### GIVEN RECORDS
..........

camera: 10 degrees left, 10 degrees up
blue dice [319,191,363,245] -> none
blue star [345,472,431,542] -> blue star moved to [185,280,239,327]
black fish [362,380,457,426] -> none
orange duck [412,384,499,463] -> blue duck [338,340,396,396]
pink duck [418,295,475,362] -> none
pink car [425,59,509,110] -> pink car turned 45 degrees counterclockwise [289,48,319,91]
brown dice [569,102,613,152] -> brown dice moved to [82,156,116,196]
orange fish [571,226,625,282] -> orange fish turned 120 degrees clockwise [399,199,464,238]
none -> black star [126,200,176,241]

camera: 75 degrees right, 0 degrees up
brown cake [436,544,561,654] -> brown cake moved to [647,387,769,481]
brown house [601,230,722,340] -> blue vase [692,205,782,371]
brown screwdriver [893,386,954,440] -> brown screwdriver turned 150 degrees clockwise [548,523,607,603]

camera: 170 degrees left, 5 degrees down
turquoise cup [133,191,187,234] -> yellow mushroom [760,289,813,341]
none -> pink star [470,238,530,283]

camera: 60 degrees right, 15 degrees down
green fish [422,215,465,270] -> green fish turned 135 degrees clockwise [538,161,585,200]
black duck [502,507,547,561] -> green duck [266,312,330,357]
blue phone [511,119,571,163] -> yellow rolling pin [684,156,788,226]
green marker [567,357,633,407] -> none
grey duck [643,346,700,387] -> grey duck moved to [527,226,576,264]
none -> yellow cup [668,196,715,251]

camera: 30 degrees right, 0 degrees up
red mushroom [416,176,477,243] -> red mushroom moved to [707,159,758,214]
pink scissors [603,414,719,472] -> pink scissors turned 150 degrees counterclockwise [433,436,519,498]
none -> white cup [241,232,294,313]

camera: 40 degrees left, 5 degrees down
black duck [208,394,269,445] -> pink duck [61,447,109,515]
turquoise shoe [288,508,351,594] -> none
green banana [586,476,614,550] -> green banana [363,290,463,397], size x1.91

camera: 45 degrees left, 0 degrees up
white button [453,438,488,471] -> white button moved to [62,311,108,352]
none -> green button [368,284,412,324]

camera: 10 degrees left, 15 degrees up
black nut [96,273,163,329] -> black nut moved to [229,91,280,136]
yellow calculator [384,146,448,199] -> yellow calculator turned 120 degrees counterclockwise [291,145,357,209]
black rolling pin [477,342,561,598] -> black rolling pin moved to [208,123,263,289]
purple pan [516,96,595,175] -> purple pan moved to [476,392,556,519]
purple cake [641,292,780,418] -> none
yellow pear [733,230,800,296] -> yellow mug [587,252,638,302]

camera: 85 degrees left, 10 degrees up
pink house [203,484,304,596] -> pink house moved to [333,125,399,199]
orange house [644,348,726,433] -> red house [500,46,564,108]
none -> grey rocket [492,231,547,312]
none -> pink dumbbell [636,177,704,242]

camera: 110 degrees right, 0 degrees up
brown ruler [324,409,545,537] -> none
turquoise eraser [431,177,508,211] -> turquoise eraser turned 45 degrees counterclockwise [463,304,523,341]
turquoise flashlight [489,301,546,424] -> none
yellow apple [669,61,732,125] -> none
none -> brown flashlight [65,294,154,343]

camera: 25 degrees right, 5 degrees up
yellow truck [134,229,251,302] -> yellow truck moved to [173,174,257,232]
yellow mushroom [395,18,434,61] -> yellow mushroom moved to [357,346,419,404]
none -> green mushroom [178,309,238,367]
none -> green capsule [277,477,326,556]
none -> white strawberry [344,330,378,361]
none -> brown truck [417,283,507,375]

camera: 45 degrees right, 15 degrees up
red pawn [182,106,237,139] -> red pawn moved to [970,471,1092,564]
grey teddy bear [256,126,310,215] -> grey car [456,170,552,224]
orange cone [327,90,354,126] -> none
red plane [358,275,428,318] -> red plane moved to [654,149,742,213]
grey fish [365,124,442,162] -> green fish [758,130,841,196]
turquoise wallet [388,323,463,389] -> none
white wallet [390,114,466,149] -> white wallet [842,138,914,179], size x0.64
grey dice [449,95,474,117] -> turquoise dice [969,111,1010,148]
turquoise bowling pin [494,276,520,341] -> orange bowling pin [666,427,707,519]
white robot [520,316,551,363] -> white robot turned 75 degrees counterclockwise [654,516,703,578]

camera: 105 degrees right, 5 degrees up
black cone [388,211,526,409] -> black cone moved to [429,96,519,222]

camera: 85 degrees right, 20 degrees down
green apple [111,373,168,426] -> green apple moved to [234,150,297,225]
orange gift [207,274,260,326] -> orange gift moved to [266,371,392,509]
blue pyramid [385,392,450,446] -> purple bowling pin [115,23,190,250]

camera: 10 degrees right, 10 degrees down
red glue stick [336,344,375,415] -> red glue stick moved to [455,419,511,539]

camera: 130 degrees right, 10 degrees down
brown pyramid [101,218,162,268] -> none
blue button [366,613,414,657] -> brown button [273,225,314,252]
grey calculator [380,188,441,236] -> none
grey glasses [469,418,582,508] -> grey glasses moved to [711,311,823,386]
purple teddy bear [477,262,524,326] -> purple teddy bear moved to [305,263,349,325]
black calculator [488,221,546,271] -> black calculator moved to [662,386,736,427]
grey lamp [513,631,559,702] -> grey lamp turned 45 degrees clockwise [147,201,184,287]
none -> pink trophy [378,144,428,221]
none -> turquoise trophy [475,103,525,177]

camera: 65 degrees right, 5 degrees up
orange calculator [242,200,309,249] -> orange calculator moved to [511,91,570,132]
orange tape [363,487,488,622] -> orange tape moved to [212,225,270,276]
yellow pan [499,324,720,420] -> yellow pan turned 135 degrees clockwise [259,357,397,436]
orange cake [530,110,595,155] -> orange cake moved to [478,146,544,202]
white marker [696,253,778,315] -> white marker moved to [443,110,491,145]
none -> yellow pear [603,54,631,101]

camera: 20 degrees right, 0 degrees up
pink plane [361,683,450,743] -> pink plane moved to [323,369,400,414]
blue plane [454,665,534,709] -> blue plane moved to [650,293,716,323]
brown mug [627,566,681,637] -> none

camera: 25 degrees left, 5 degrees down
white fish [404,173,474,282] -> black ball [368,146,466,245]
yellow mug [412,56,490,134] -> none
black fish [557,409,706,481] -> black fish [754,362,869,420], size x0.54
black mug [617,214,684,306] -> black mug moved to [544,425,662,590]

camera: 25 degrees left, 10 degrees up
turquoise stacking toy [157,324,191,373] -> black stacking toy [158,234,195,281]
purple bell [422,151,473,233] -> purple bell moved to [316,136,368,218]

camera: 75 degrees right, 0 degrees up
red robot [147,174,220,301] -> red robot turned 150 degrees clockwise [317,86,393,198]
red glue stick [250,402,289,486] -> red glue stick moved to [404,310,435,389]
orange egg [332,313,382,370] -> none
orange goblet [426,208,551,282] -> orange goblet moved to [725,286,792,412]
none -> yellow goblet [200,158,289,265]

..........

### TASK GOAL
Transcribe the lines above between the line holding "turquoise wallet [388,323,463,389] -> none" and the line holding "white robot [520,316,551,363]", inclusive, exactly as they stand and with nothing added.

### WRITTEN SOLUTION
turquoise wallet [388,323,463,389] -> none
white wallet [390,114,466,149] -> white wallet [842,138,914,179], size x0.64
grey dice [449,95,474,117] -> turquoise dice [969,111,1010,148]
turquoise bowling pin [494,276,520,341] -> orange bowling pin [666,427,707,519]
white robot [520,316,551,363] -> white robot turned 75 degrees counterclockwise [654,516,703,578]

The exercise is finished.